Work order: The line containing "gray semicircle: (197, 28)" marks the start; repeat it and every following line exactly through the end of the entries.

Material for this task:
▬▬▬▬▬▬▬▬▬▬
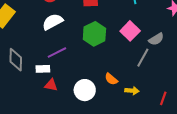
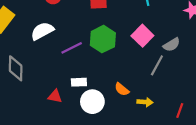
white semicircle: (53, 22) -> (42, 31), moved
purple line: (57, 52) -> (72, 48), moved
white rectangle: (43, 69) -> (79, 82), moved

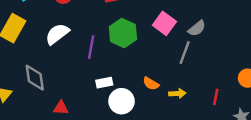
purple line: (72, 48) -> (91, 47), turned -45
red triangle: (55, 96) -> (61, 108), moved

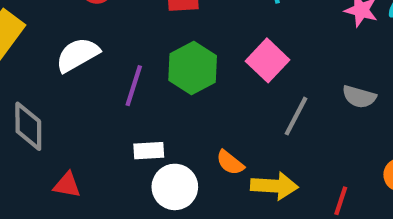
gray semicircle: (197, 28) -> (359, 97), moved, turned 48
yellow arrow: (177, 93) -> (274, 186), size x1.5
▬▬▬▬▬▬▬▬▬▬
Answer space:
gray semicircle: (197, 28) -> (359, 97), moved, turned 48
yellow arrow: (177, 93) -> (274, 186), size x1.5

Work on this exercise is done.